Copy, without a single change, each line from the one that holds "[(205,0),(201,4),(240,53),(277,23),(258,0),(205,0)]" to the bottom of the entries below, and drop any pictures.

________

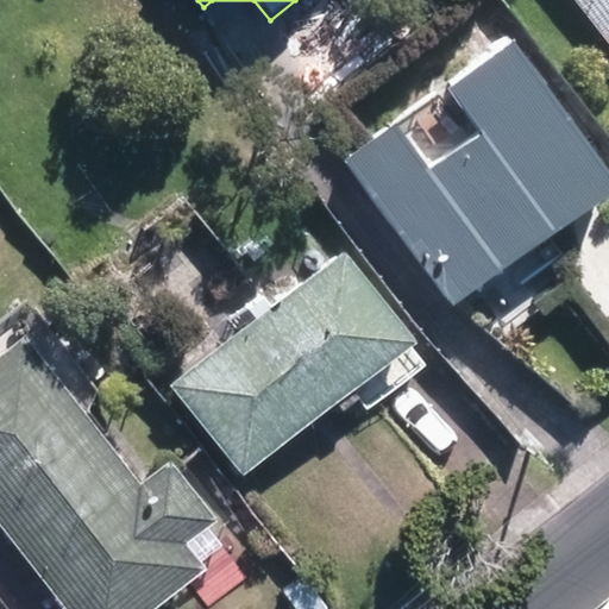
[(608,0),(572,0),(608,46),(608,0)]
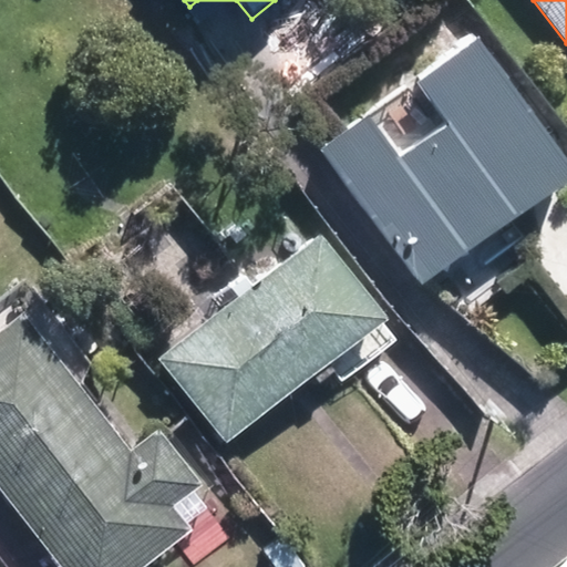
[(372,115),(322,152),(428,294),(566,189),(566,158),(476,38),(414,83),(445,124),(402,155),(372,115)]
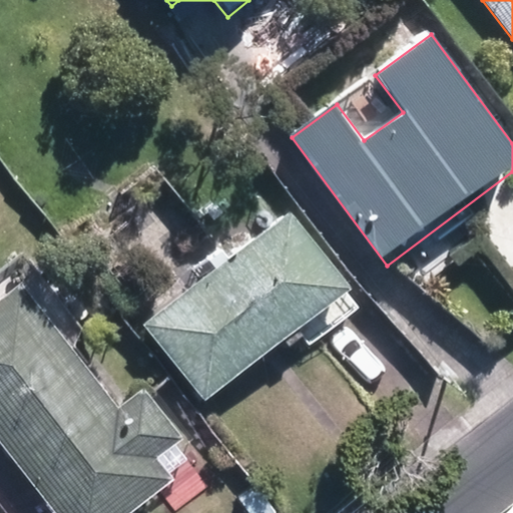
[(291,217),(146,330),(204,404),(349,292),(291,217)]
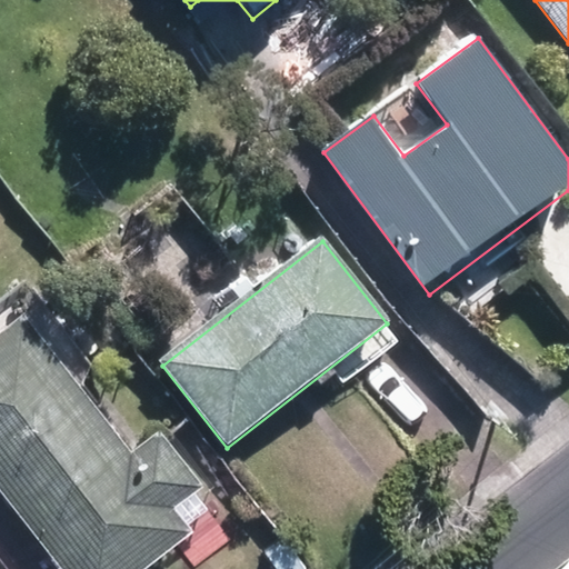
[(28,318),(0,339),(0,489),(61,568),(150,568),(221,515),(159,433),(132,453),(28,318)]
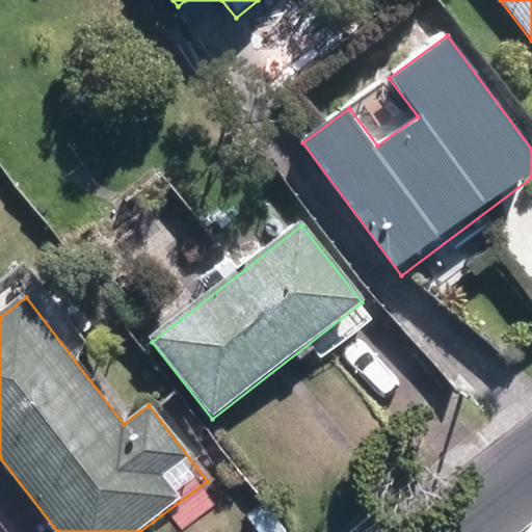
All buildings are outlined.
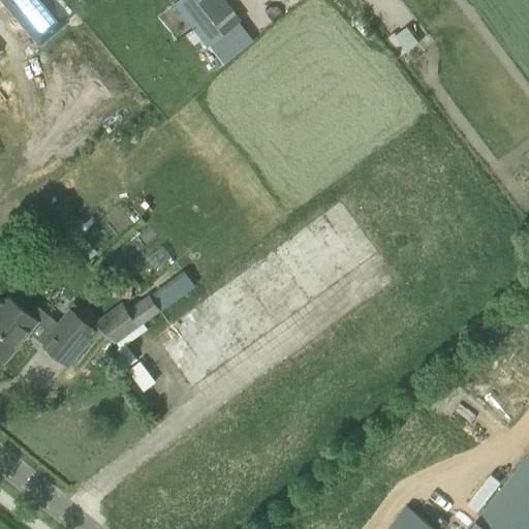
[(50,0),(1,0),(39,44),(67,22),(50,0)]
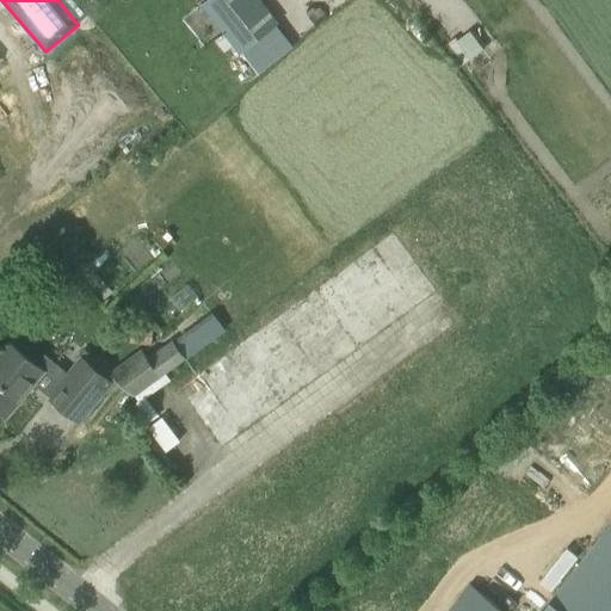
[(205,0),(201,4),(240,53),(277,23),(258,0),(205,0)]
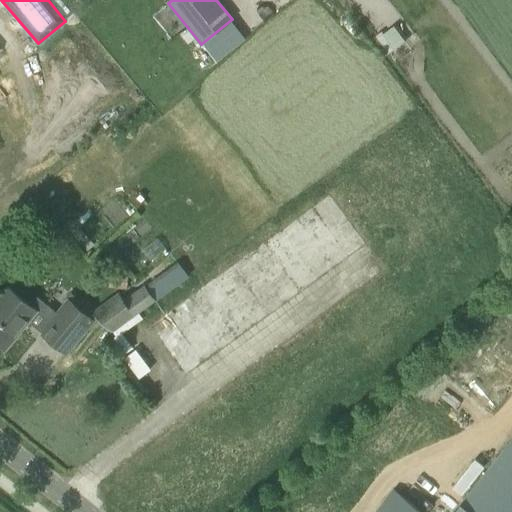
[(63,224),(62,225),(76,241),(84,234),(79,229),(70,219),(63,224)]
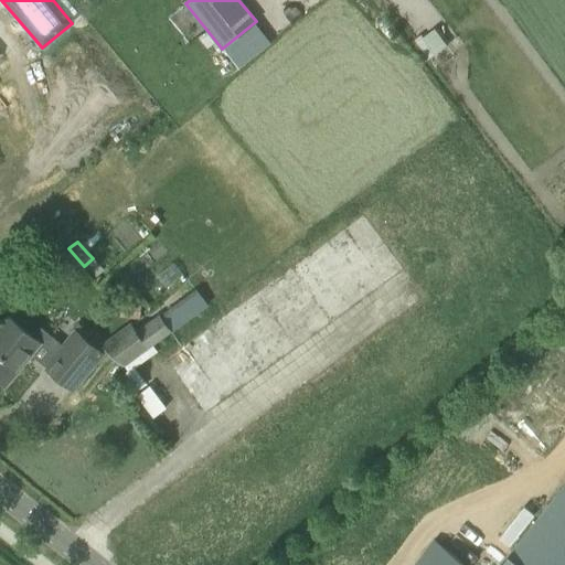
[(99,344),(124,366),(206,306),(194,289),(136,332),(129,323),(99,344)]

________

◆ Solution below
[(205,0),(201,4),(240,53),(277,23),(258,0),(205,0)]
[(63,224),(62,225),(76,241),(84,234),(79,229),(70,219),(63,224)]
[(99,344),(124,366),(206,306),(194,289),(136,332),(129,323),(99,344)]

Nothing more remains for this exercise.